### Exercise brief
The result should be an exact copy of only the lines from the one holding "IC8: buffer (in" through the last line of the data below, please, without pictures.
[[ Exercise materials open ]]
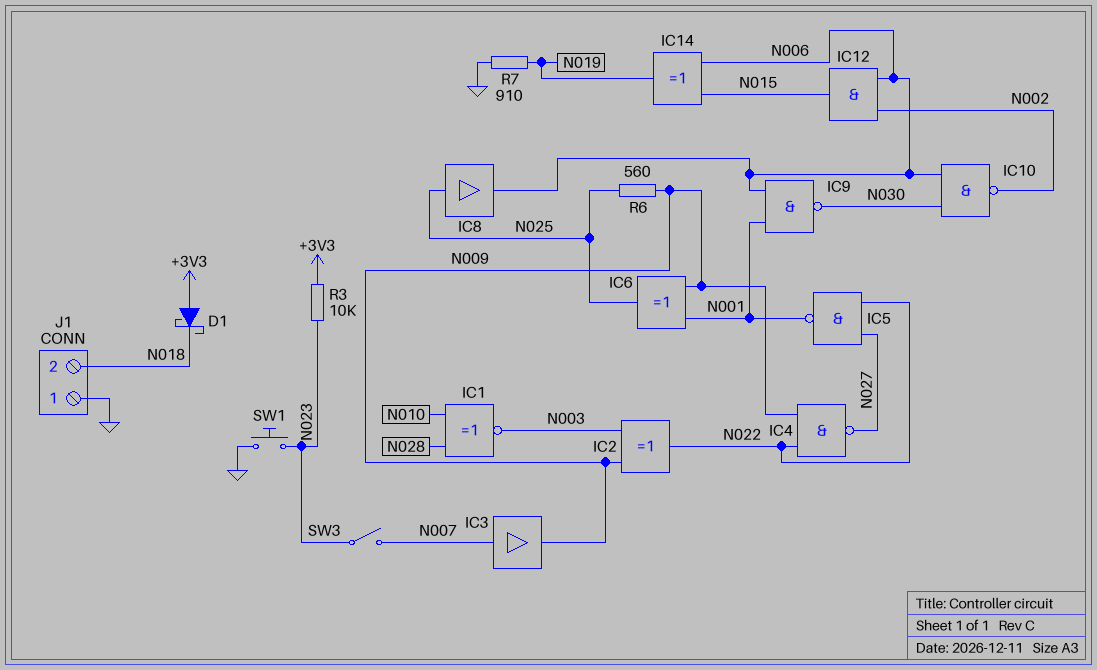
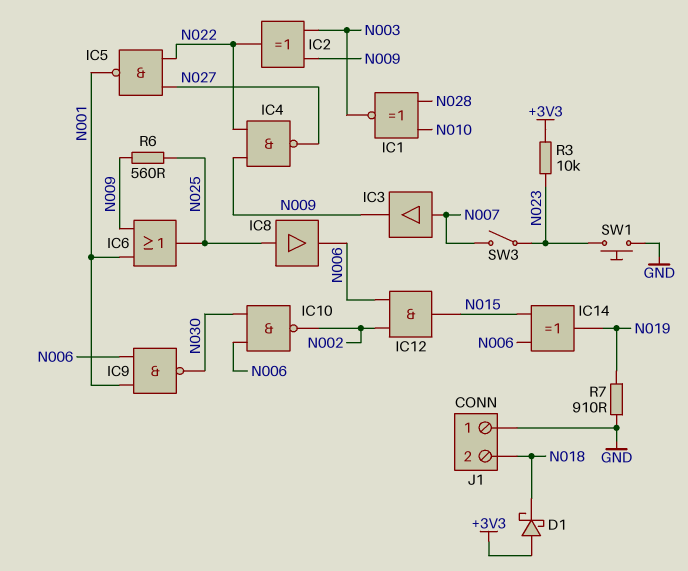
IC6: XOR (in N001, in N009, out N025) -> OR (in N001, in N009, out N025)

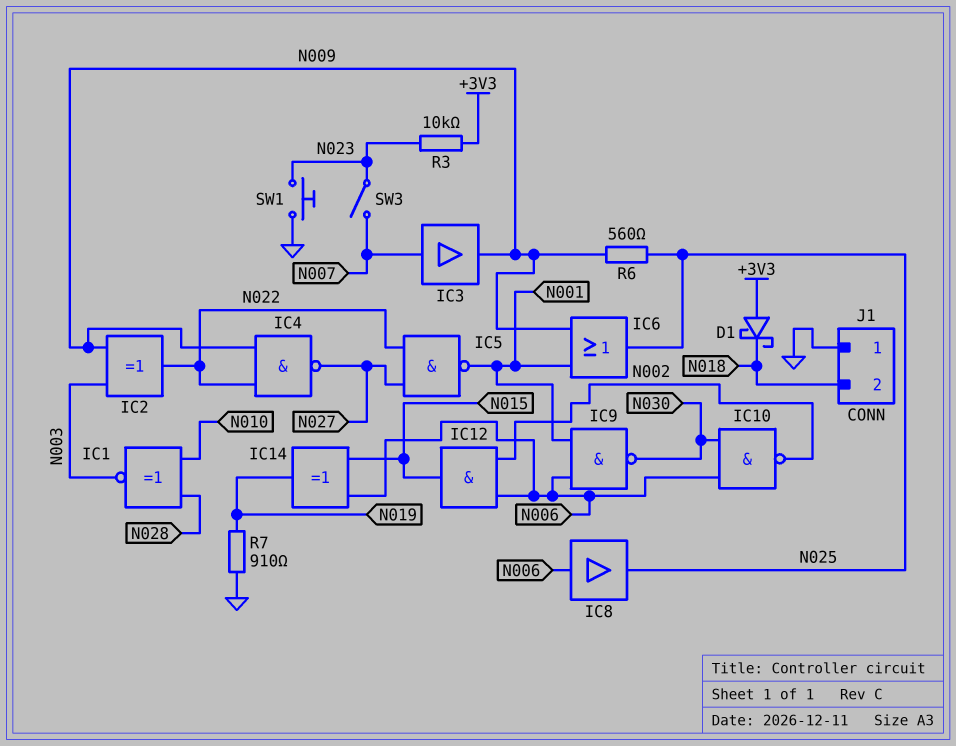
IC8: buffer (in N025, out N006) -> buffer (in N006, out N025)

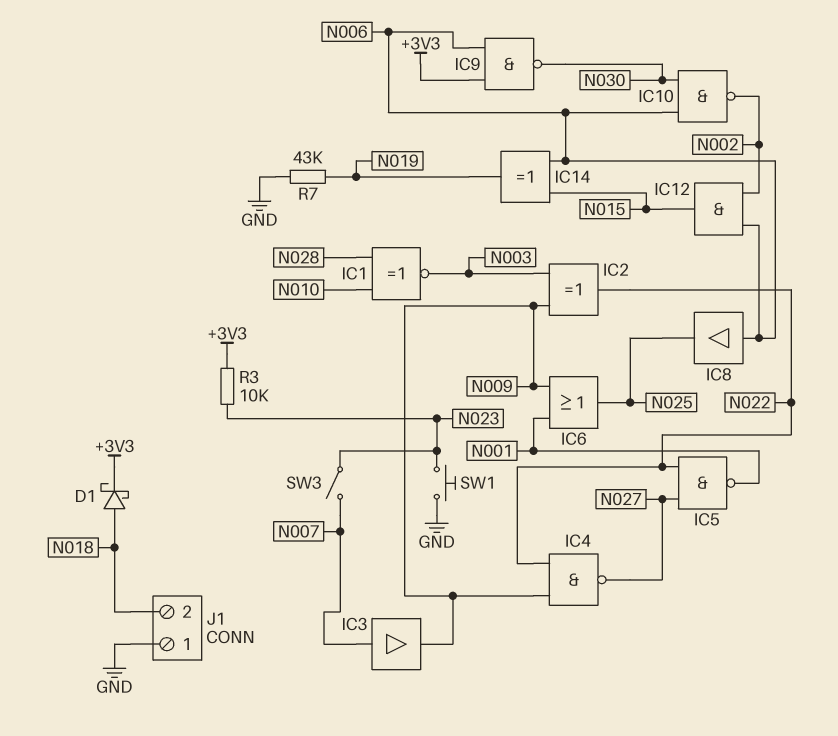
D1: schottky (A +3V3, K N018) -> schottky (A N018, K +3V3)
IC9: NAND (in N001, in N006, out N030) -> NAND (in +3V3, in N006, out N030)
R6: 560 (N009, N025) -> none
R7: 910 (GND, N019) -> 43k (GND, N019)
[[ Exercise materials closed ]]
### Answer box
IC8: buffer (in N025, out N006) -> buffer (in N006, out N025)

D1: schottky (A +3V3, K N018) -> schottky (A N018, K +3V3)
IC9: NAND (in N001, in N006, out N030) -> NAND (in +3V3, in N006, out N030)
R6: 560 (N009, N025) -> none
R7: 910 (GND, N019) -> 43k (GND, N019)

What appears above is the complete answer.